==== EXTRACTED RECORDS ====

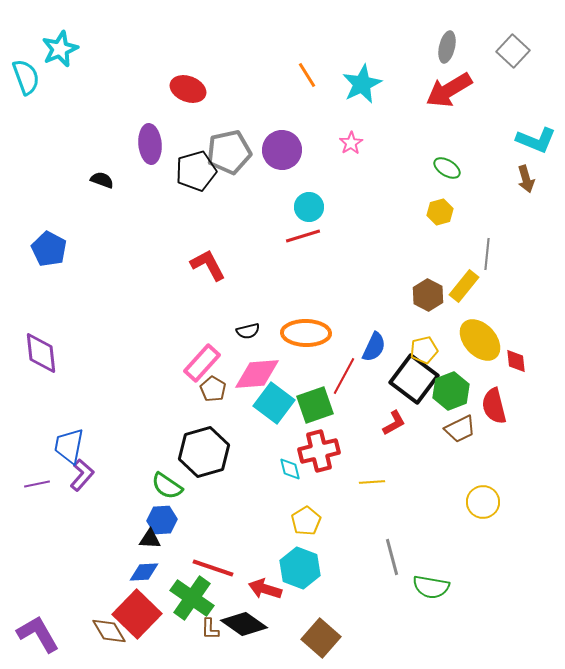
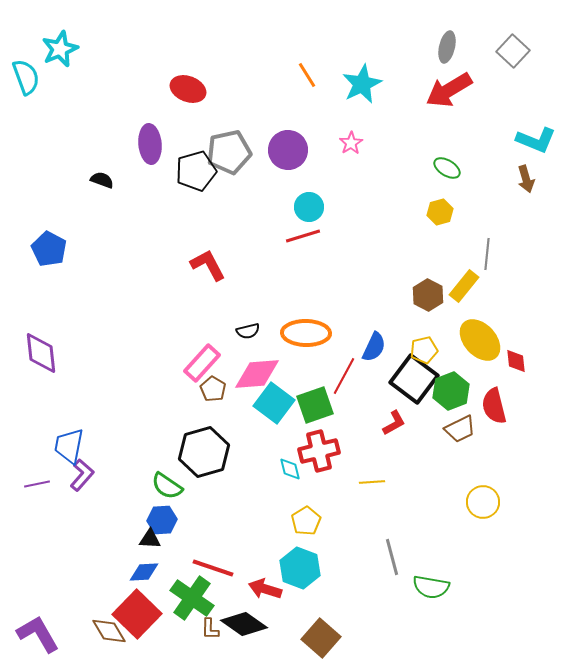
purple circle at (282, 150): moved 6 px right
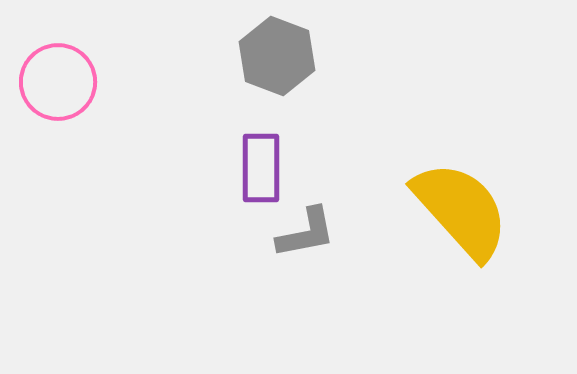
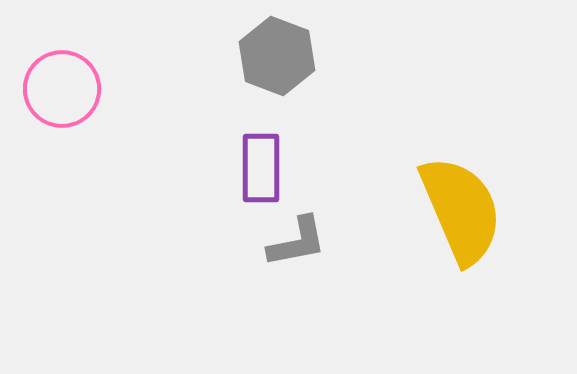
pink circle: moved 4 px right, 7 px down
yellow semicircle: rotated 19 degrees clockwise
gray L-shape: moved 9 px left, 9 px down
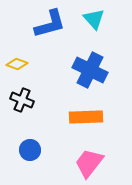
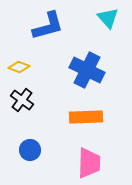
cyan triangle: moved 14 px right, 1 px up
blue L-shape: moved 2 px left, 2 px down
yellow diamond: moved 2 px right, 3 px down
blue cross: moved 3 px left
black cross: rotated 15 degrees clockwise
pink trapezoid: rotated 144 degrees clockwise
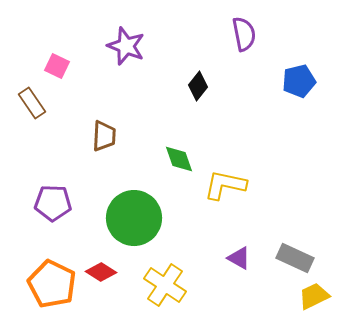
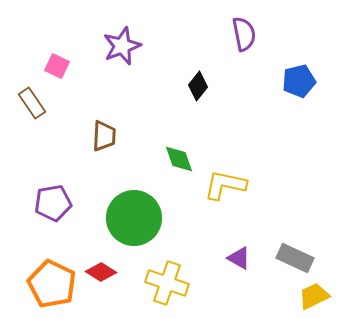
purple star: moved 4 px left; rotated 30 degrees clockwise
purple pentagon: rotated 12 degrees counterclockwise
yellow cross: moved 2 px right, 2 px up; rotated 15 degrees counterclockwise
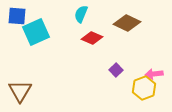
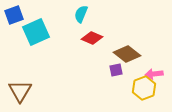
blue square: moved 3 px left, 1 px up; rotated 24 degrees counterclockwise
brown diamond: moved 31 px down; rotated 12 degrees clockwise
purple square: rotated 32 degrees clockwise
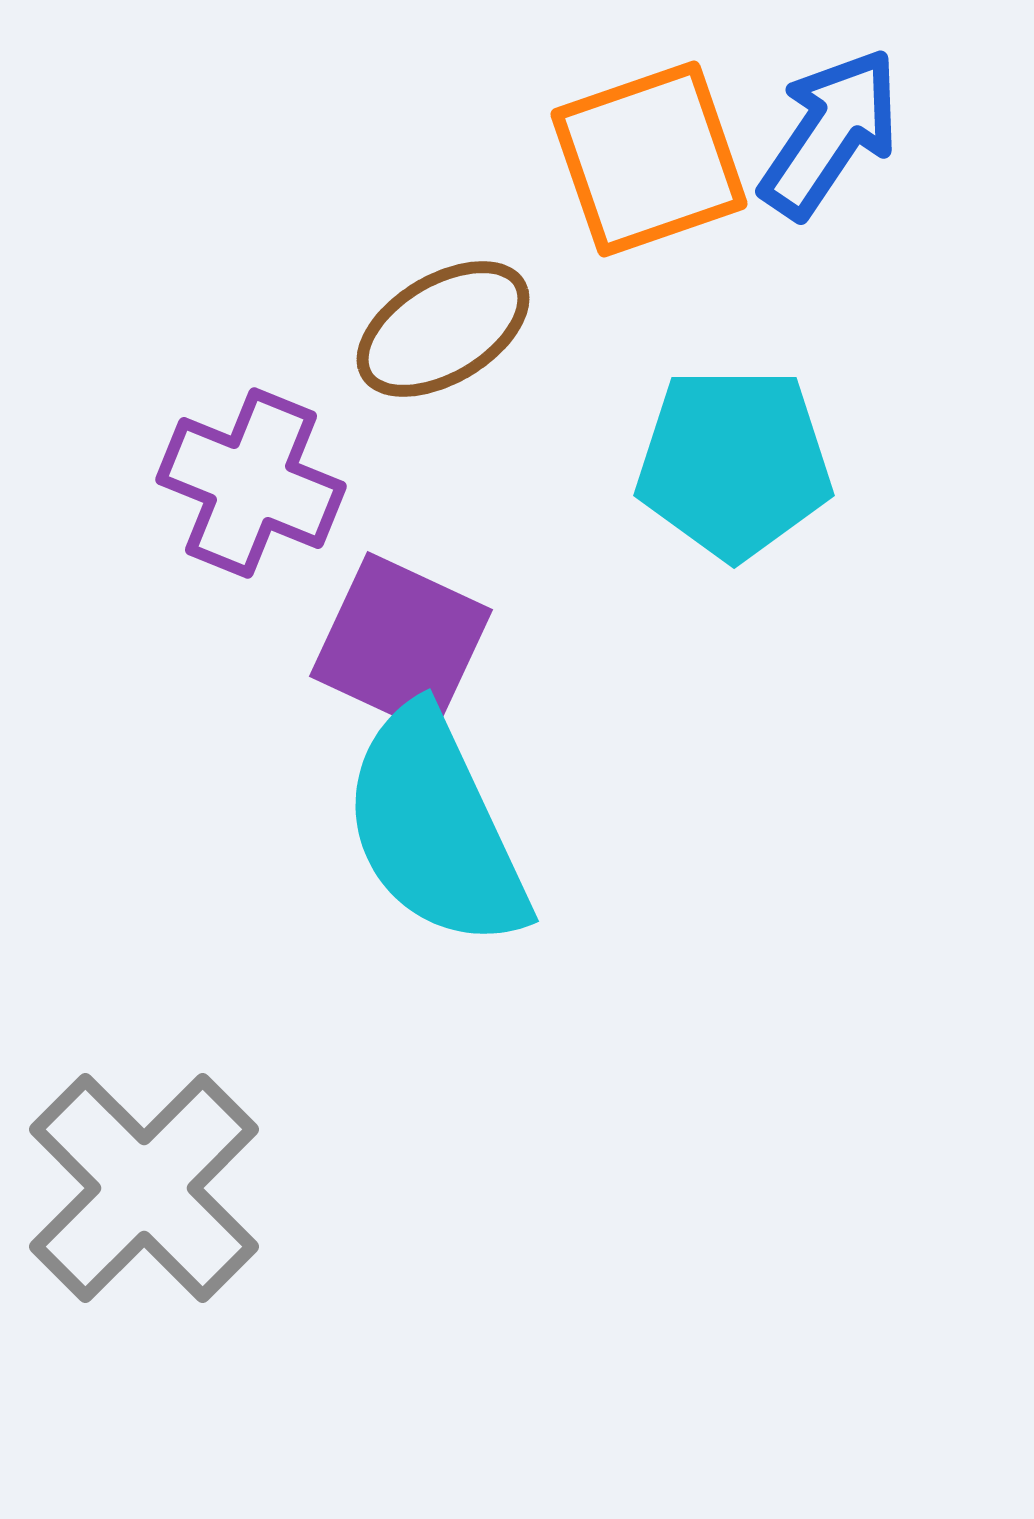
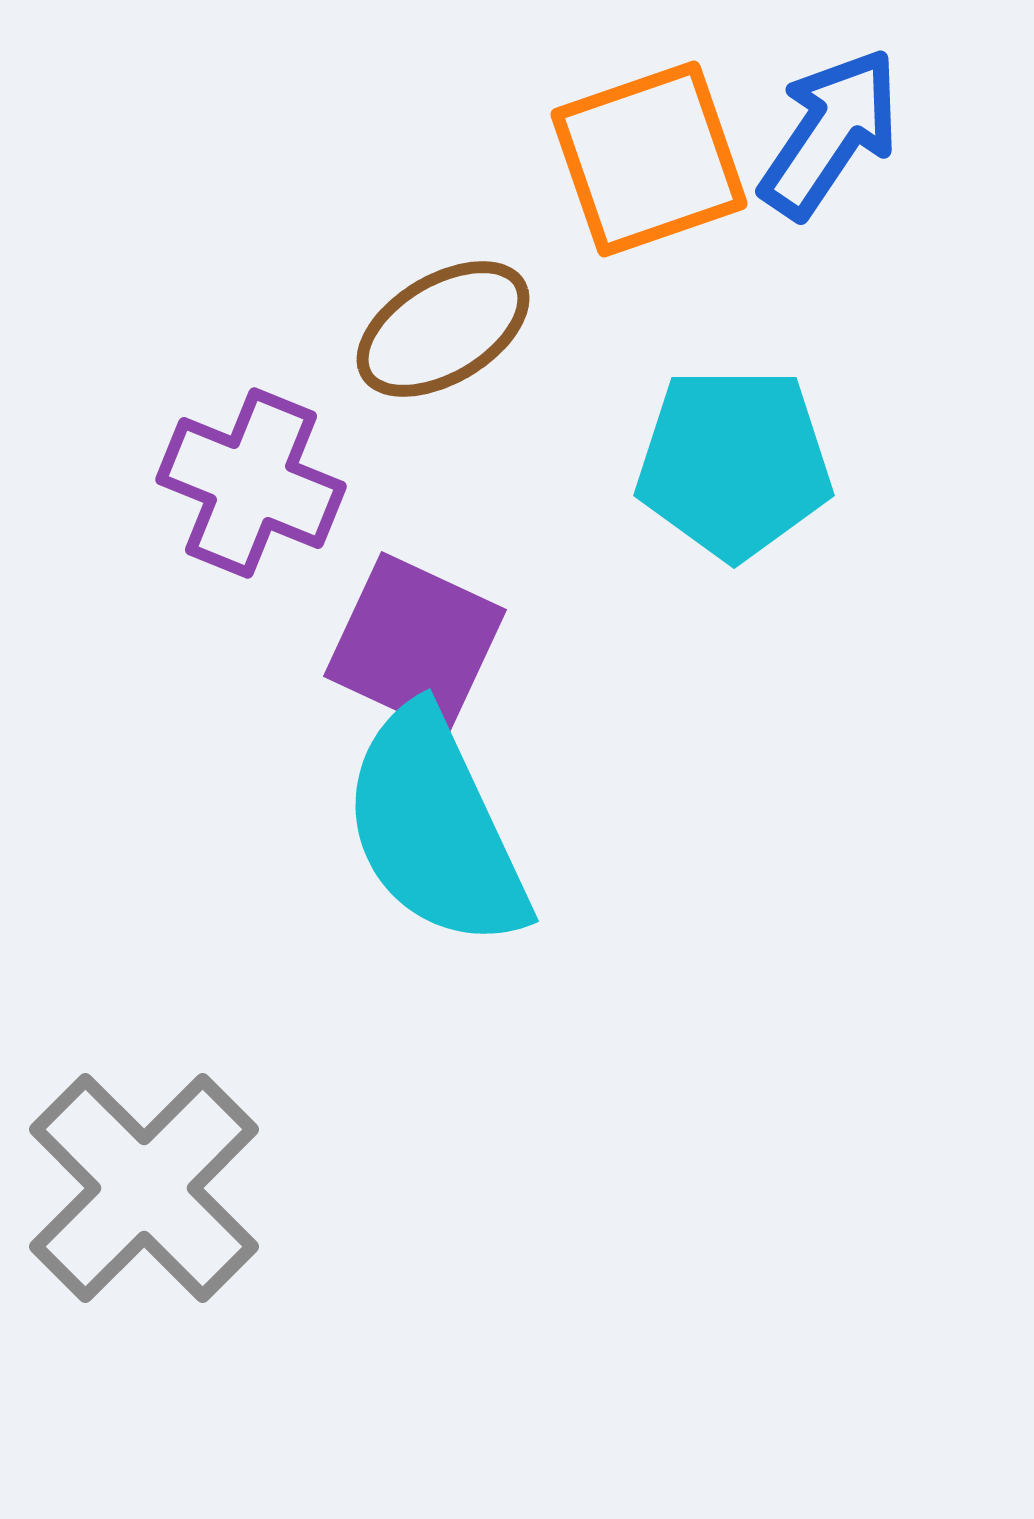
purple square: moved 14 px right
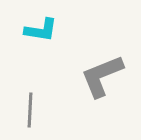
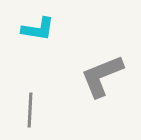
cyan L-shape: moved 3 px left, 1 px up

====

Reproduce exactly the part of the records above that begins at the line holding "black cross: rotated 15 degrees clockwise" and ends at the final line, both included, leaving out the pictures.

black cross: rotated 15 degrees clockwise
pink trapezoid: rotated 144 degrees clockwise
purple star: moved 4 px left; rotated 30 degrees clockwise
purple pentagon: rotated 12 degrees counterclockwise
yellow cross: moved 2 px right, 2 px up; rotated 15 degrees counterclockwise
blue square: moved 3 px left, 1 px up; rotated 24 degrees counterclockwise
brown diamond: moved 31 px down; rotated 12 degrees clockwise
purple square: rotated 32 degrees clockwise
purple square: moved 14 px right
cyan L-shape: moved 3 px left, 1 px up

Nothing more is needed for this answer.